▶ **Work task**: Would you reproduce the entries exactly, including every line?

Object tracking records
⁂

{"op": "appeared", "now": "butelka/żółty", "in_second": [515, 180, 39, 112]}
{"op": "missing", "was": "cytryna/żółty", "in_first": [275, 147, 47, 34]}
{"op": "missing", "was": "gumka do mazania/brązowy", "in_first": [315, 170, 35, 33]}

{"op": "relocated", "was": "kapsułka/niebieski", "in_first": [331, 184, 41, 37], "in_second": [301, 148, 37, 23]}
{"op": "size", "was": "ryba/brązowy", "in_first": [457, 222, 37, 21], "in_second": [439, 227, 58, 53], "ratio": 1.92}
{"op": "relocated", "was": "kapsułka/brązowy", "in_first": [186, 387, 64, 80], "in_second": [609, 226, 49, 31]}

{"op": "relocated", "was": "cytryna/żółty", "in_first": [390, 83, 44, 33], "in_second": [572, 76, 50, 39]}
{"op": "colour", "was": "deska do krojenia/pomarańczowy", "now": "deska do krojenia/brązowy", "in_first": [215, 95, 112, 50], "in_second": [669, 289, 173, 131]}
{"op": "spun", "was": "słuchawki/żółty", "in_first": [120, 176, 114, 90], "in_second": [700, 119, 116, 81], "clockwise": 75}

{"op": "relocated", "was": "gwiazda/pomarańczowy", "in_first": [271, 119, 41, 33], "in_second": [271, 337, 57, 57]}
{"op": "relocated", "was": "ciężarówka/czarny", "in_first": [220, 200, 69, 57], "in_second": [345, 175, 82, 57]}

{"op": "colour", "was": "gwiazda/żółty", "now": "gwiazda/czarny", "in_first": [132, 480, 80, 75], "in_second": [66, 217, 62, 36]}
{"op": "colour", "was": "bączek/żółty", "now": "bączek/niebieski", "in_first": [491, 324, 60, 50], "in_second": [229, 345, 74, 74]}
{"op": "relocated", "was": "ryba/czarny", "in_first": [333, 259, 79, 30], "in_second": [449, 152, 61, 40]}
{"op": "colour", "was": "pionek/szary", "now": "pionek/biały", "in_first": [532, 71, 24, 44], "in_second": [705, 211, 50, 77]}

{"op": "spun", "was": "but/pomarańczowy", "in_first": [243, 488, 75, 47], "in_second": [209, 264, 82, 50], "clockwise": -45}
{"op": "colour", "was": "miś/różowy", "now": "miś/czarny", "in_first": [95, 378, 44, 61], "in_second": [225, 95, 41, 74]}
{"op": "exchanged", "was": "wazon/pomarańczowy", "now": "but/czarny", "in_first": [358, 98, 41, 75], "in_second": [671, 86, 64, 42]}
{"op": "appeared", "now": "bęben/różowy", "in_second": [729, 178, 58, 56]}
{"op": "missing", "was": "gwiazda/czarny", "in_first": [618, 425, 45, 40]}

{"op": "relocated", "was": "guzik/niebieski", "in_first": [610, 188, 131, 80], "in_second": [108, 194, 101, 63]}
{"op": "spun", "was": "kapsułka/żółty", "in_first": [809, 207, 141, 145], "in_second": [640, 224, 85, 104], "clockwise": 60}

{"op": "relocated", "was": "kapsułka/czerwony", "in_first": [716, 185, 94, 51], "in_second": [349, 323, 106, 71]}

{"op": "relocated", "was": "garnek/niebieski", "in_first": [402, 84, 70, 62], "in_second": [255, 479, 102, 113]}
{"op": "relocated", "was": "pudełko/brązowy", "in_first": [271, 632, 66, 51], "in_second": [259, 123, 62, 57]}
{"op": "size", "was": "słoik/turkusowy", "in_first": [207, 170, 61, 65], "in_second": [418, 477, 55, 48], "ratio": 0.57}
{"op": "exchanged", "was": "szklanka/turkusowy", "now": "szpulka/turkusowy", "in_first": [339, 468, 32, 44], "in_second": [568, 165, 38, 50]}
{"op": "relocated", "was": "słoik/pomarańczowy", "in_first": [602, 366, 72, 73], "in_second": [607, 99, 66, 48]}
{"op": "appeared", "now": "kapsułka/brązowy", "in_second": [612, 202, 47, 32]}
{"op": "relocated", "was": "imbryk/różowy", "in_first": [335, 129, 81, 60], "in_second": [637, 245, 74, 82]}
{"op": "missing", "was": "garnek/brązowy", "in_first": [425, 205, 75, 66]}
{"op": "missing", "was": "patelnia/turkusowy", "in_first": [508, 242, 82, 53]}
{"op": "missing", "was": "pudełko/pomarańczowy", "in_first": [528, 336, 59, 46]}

⁂

▶ **Answer to the exercise**:
{"op": "appeared", "now": "butelka/żółty", "in_second": [515, 180, 39, 112]}
{"op": "missing", "was": "cytryna/żółty", "in_first": [275, 147, 47, 34]}
{"op": "missing", "was": "gumka do mazania/brązowy", "in_first": [315, 170, 35, 33]}

{"op": "relocated", "was": "kapsułka/niebieski", "in_first": [331, 184, 41, 37], "in_second": [301, 148, 37, 23]}
{"op": "size", "was": "ryba/brązowy", "in_first": [457, 222, 37, 21], "in_second": [439, 227, 58, 53], "ratio": 1.92}
{"op": "relocated", "was": "kapsułka/brązowy", "in_first": [186, 387, 64, 80], "in_second": [609, 226, 49, 31]}

{"op": "relocated", "was": "cytryna/żółty", "in_first": [390, 83, 44, 33], "in_second": [572, 76, 50, 39]}
{"op": "colour", "was": "deska do krojenia/pomarańczowy", "now": "deska do krojenia/brązowy", "in_first": [215, 95, 112, 50], "in_second": [669, 289, 173, 131]}
{"op": "spun", "was": "słuchawki/żółty", "in_first": [120, 176, 114, 90], "in_second": [700, 119, 116, 81], "clockwise": 75}

{"op": "relocated", "was": "gwiazda/pomarańczowy", "in_first": [271, 119, 41, 33], "in_second": [271, 337, 57, 57]}
{"op": "relocated", "was": "ciężarówka/czarny", "in_first": [220, 200, 69, 57], "in_second": [345, 175, 82, 57]}

{"op": "colour", "was": "gwiazda/żółty", "now": "gwiazda/czarny", "in_first": [132, 480, 80, 75], "in_second": [66, 217, 62, 36]}
{"op": "colour", "was": "bączek/żółty", "now": "bączek/niebieski", "in_first": [491, 324, 60, 50], "in_second": [229, 345, 74, 74]}
{"op": "relocated", "was": "ryba/czarny", "in_first": [333, 259, 79, 30], "in_second": [449, 152, 61, 40]}
{"op": "colour", "was": "pionek/szary", "now": "pionek/biały", "in_first": [532, 71, 24, 44], "in_second": [705, 211, 50, 77]}

{"op": "spun", "was": "but/pomarańczowy", "in_first": [243, 488, 75, 47], "in_second": [209, 264, 82, 50], "clockwise": -45}
{"op": "colour", "was": "miś/różowy", "now": "miś/czarny", "in_first": [95, 378, 44, 61], "in_second": [225, 95, 41, 74]}
{"op": "exchanged", "was": "wazon/pomarańczowy", "now": "but/czarny", "in_first": [358, 98, 41, 75], "in_second": [671, 86, 64, 42]}
{"op": "appeared", "now": "bęben/różowy", "in_second": [729, 178, 58, 56]}
{"op": "missing", "was": "gwiazda/czarny", "in_first": [618, 425, 45, 40]}

{"op": "relocated", "was": "guzik/niebieski", "in_first": [610, 188, 131, 80], "in_second": [108, 194, 101, 63]}
{"op": "spun", "was": "kapsułka/żółty", "in_first": [809, 207, 141, 145], "in_second": [640, 224, 85, 104], "clockwise": 60}

{"op": "relocated", "was": "kapsułka/czerwony", "in_first": [716, 185, 94, 51], "in_second": [349, 323, 106, 71]}

{"op": "relocated", "was": "garnek/niebieski", "in_first": [402, 84, 70, 62], "in_second": [255, 479, 102, 113]}
{"op": "relocated", "was": "pudełko/brązowy", "in_first": [271, 632, 66, 51], "in_second": [259, 123, 62, 57]}
{"op": "size", "was": "słoik/turkusowy", "in_first": [207, 170, 61, 65], "in_second": [418, 477, 55, 48], "ratio": 0.57}
{"op": "exchanged", "was": "szklanka/turkusowy", "now": "szpulka/turkusowy", "in_first": [339, 468, 32, 44], "in_second": [568, 165, 38, 50]}
{"op": "relocated", "was": "słoik/pomarańczowy", "in_first": [602, 366, 72, 73], "in_second": [607, 99, 66, 48]}
{"op": "appeared", "now": "kapsułka/brązowy", "in_second": [612, 202, 47, 32]}
{"op": "relocated", "was": "imbryk/różowy", "in_first": [335, 129, 81, 60], "in_second": [637, 245, 74, 82]}
{"op": "missing", "was": "garnek/brązowy", "in_first": [425, 205, 75, 66]}
{"op": "missing", "was": "patelnia/turkusowy", "in_first": [508, 242, 82, 53]}
{"op": "missing", "was": "pudełko/pomarańczowy", "in_first": [528, 336, 59, 46]}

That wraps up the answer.